### TASK ITEM
Look through the records, and wherever the string "move" turns up, copy out that line.

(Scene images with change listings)
• • •

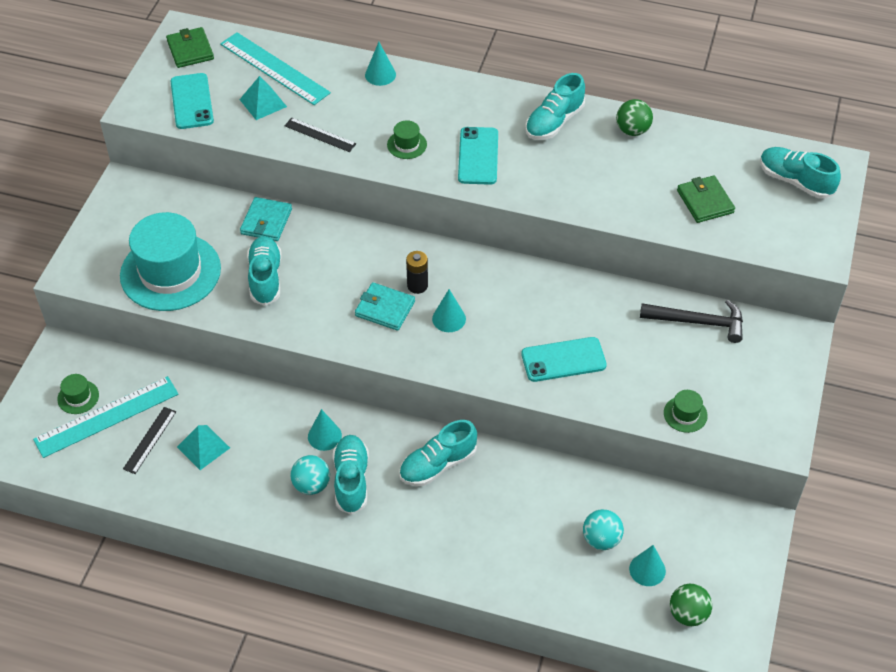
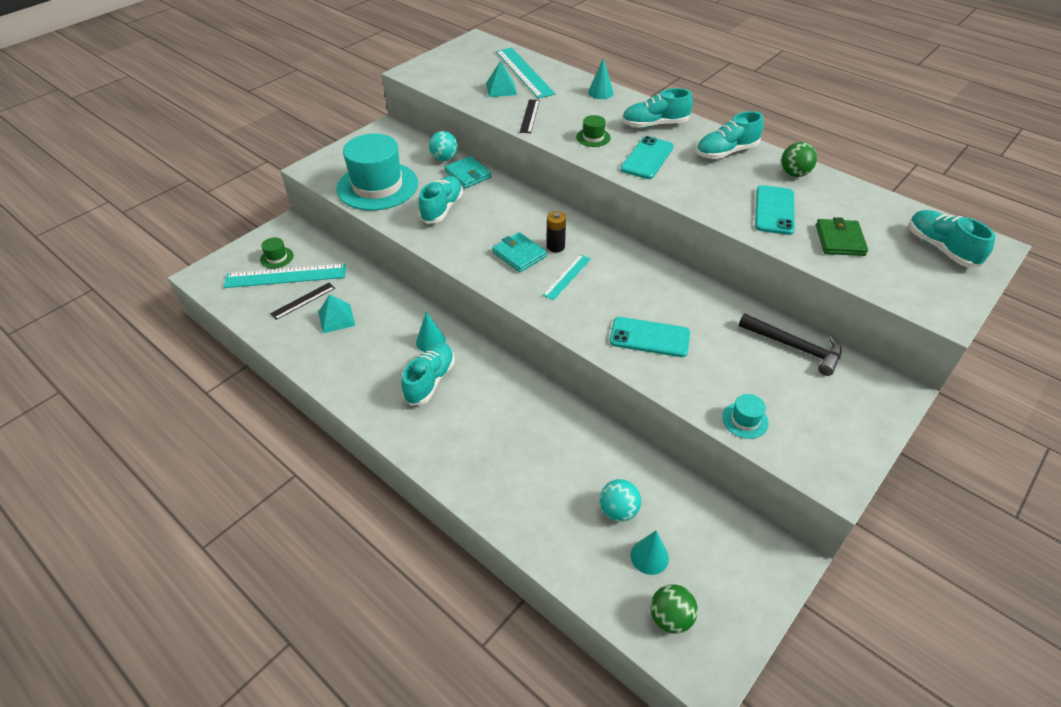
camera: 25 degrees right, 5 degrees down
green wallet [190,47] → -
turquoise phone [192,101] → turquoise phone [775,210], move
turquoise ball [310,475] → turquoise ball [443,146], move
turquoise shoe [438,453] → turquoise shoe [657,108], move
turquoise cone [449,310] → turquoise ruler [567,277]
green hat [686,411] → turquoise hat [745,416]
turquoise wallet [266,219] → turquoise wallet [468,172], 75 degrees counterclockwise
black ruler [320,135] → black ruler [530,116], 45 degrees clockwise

• • •

### RESULT
turquoise phone [192,101] → turquoise phone [775,210], move
turquoise ball [310,475] → turquoise ball [443,146], move
turquoise shoe [438,453] → turquoise shoe [657,108], move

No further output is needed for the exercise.